| Exercise aim |
Transcribe every record exactly, omitting none.

Spatial object tracking data:

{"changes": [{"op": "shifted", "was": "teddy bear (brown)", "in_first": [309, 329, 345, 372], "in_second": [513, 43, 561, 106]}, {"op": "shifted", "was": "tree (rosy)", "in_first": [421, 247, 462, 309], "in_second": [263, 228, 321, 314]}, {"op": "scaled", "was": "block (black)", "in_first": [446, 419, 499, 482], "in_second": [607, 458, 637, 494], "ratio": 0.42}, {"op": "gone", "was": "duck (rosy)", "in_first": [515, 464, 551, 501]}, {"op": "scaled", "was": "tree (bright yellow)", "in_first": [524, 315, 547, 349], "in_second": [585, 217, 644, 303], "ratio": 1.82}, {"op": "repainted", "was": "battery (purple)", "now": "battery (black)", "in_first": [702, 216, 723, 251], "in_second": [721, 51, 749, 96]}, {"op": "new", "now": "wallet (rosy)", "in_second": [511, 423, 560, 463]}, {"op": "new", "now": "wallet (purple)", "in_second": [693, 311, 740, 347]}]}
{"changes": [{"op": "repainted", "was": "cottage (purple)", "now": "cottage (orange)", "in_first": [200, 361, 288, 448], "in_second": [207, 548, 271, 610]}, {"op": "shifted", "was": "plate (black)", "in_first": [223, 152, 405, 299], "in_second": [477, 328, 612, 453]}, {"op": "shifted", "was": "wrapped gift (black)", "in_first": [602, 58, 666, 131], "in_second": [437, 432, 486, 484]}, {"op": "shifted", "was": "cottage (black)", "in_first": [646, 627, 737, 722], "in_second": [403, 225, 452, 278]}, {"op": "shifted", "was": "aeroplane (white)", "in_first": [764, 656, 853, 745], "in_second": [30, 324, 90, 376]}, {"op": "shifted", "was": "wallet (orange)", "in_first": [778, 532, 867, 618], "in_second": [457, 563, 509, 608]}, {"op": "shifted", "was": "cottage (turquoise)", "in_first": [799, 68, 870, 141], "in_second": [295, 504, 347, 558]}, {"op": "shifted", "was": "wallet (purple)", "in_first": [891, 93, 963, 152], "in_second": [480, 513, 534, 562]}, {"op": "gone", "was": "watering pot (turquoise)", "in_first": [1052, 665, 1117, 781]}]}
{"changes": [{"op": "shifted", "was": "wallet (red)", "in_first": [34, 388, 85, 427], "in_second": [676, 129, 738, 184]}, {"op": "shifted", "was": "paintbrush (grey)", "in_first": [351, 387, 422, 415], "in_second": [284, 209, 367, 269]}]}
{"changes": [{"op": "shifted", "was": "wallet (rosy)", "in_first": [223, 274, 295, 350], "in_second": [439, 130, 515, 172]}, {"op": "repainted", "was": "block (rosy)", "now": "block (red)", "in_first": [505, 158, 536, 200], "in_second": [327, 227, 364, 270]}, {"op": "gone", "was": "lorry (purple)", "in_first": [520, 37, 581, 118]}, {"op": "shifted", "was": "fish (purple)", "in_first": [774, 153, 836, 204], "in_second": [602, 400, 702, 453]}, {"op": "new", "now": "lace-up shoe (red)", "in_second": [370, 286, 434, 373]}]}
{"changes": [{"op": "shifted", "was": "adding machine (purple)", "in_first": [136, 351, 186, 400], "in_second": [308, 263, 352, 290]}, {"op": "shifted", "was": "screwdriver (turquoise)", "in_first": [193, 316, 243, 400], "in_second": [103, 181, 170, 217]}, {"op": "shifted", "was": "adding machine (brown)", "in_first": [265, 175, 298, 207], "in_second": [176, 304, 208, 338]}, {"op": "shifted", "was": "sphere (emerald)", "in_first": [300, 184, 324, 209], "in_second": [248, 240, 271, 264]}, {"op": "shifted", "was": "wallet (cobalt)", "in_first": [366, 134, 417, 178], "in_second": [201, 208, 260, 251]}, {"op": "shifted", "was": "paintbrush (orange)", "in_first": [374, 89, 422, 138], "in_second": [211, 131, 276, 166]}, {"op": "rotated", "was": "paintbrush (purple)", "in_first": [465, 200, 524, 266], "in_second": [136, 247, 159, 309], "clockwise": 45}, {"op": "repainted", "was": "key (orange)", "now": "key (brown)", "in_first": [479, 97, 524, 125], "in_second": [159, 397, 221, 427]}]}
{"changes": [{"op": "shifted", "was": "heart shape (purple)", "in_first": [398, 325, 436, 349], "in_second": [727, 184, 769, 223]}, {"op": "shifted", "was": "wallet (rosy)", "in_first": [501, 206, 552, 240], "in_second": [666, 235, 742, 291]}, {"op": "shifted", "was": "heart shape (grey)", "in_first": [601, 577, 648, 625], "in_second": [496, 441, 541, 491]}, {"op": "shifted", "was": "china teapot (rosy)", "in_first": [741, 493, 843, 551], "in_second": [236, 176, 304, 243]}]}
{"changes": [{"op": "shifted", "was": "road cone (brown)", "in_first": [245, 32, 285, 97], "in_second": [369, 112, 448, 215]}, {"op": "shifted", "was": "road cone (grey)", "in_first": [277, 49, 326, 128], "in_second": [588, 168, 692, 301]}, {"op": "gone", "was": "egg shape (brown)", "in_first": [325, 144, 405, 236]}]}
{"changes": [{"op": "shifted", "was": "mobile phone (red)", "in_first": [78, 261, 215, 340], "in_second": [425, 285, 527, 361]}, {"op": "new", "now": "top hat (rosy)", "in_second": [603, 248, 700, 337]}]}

| Exercise answer |
{"changes": [{"op": "shifted", "was": "teddy bear (brown)", "in_first": [309, 329, 345, 372], "in_second": [513, 43, 561, 106]}, {"op": "shifted", "was": "tree (rosy)", "in_first": [421, 247, 462, 309], "in_second": [263, 228, 321, 314]}, {"op": "scaled", "was": "block (black)", "in_first": [446, 419, 499, 482], "in_second": [607, 458, 637, 494], "ratio": 0.42}, {"op": "gone", "was": "duck (rosy)", "in_first": [515, 464, 551, 501]}, {"op": "scaled", "was": "tree (bright yellow)", "in_first": [524, 315, 547, 349], "in_second": [585, 217, 644, 303], "ratio": 1.82}, {"op": "repainted", "was": "battery (purple)", "now": "battery (black)", "in_first": [702, 216, 723, 251], "in_second": [721, 51, 749, 96]}, {"op": "new", "now": "wallet (rosy)", "in_second": [511, 423, 560, 463]}, {"op": "new", "now": "wallet (purple)", "in_second": [693, 311, 740, 347]}]}
{"changes": [{"op": "repainted", "was": "cottage (purple)", "now": "cottage (orange)", "in_first": [200, 361, 288, 448], "in_second": [207, 548, 271, 610]}, {"op": "shifted", "was": "plate (black)", "in_first": [223, 152, 405, 299], "in_second": [477, 328, 612, 453]}, {"op": "shifted", "was": "wrapped gift (black)", "in_first": [602, 58, 666, 131], "in_second": [437, 432, 486, 484]}, {"op": "shifted", "was": "cottage (black)", "in_first": [646, 627, 737, 722], "in_second": [403, 225, 452, 278]}, {"op": "shifted", "was": "aeroplane (white)", "in_first": [764, 656, 853, 745], "in_second": [30, 324, 90, 376]}, {"op": "shifted", "was": "wallet (orange)", "in_first": [778, 532, 867, 618], "in_second": [457, 563, 509, 608]}, {"op": "shifted", "was": "cottage (turquoise)", "in_first": [799, 68, 870, 141], "in_second": [295, 504, 347, 558]}, {"op": "shifted", "was": "wallet (purple)", "in_first": [891, 93, 963, 152], "in_second": [480, 513, 534, 562]}, {"op": "gone", "was": "watering pot (turquoise)", "in_first": [1052, 665, 1117, 781]}]}
{"changes": [{"op": "shifted", "was": "wallet (red)", "in_first": [34, 388, 85, 427], "in_second": [676, 129, 738, 184]}, {"op": "shifted", "was": "paintbrush (grey)", "in_first": [351, 387, 422, 415], "in_second": [284, 209, 367, 269]}]}
{"changes": [{"op": "shifted", "was": "wallet (rosy)", "in_first": [223, 274, 295, 350], "in_second": [439, 130, 515, 172]}, {"op": "repainted", "was": "block (rosy)", "now": "block (red)", "in_first": [505, 158, 536, 200], "in_second": [327, 227, 364, 270]}, {"op": "gone", "was": "lorry (purple)", "in_first": [520, 37, 581, 118]}, {"op": "shifted", "was": "fish (purple)", "in_first": [774, 153, 836, 204], "in_second": [602, 400, 702, 453]}, {"op": "new", "now": "lace-up shoe (red)", "in_second": [370, 286, 434, 373]}]}
{"changes": [{"op": "shifted", "was": "adding machine (purple)", "in_first": [136, 351, 186, 400], "in_second": [308, 263, 352, 290]}, {"op": "shifted", "was": "screwdriver (turquoise)", "in_first": [193, 316, 243, 400], "in_second": [103, 181, 170, 217]}, {"op": "shifted", "was": "adding machine (brown)", "in_first": [265, 175, 298, 207], "in_second": [176, 304, 208, 338]}, {"op": "shifted", "was": "sphere (emerald)", "in_first": [300, 184, 324, 209], "in_second": [248, 240, 271, 264]}, {"op": "shifted", "was": "wallet (cobalt)", "in_first": [366, 134, 417, 178], "in_second": [201, 208, 260, 251]}, {"op": "shifted", "was": "paintbrush (orange)", "in_first": [374, 89, 422, 138], "in_second": [211, 131, 276, 166]}, {"op": "rotated", "was": "paintbrush (purple)", "in_first": [465, 200, 524, 266], "in_second": [136, 247, 159, 309], "clockwise": 45}, {"op": "repainted", "was": "key (orange)", "now": "key (brown)", "in_first": [479, 97, 524, 125], "in_second": [159, 397, 221, 427]}]}
{"changes": [{"op": "shifted", "was": "heart shape (purple)", "in_first": [398, 325, 436, 349], "in_second": [727, 184, 769, 223]}, {"op": "shifted", "was": "wallet (rosy)", "in_first": [501, 206, 552, 240], "in_second": [666, 235, 742, 291]}, {"op": "shifted", "was": "heart shape (grey)", "in_first": [601, 577, 648, 625], "in_second": [496, 441, 541, 491]}, {"op": "shifted", "was": "china teapot (rosy)", "in_first": [741, 493, 843, 551], "in_second": [236, 176, 304, 243]}]}
{"changes": [{"op": "shifted", "was": "road cone (brown)", "in_first": [245, 32, 285, 97], "in_second": [369, 112, 448, 215]}, {"op": "shifted", "was": "road cone (grey)", "in_first": [277, 49, 326, 128], "in_second": [588, 168, 692, 301]}, {"op": "gone", "was": "egg shape (brown)", "in_first": [325, 144, 405, 236]}]}
{"changes": [{"op": "shifted", "was": "mobile phone (red)", "in_first": [78, 261, 215, 340], "in_second": [425, 285, 527, 361]}, {"op": "new", "now": "top hat (rosy)", "in_second": [603, 248, 700, 337]}]}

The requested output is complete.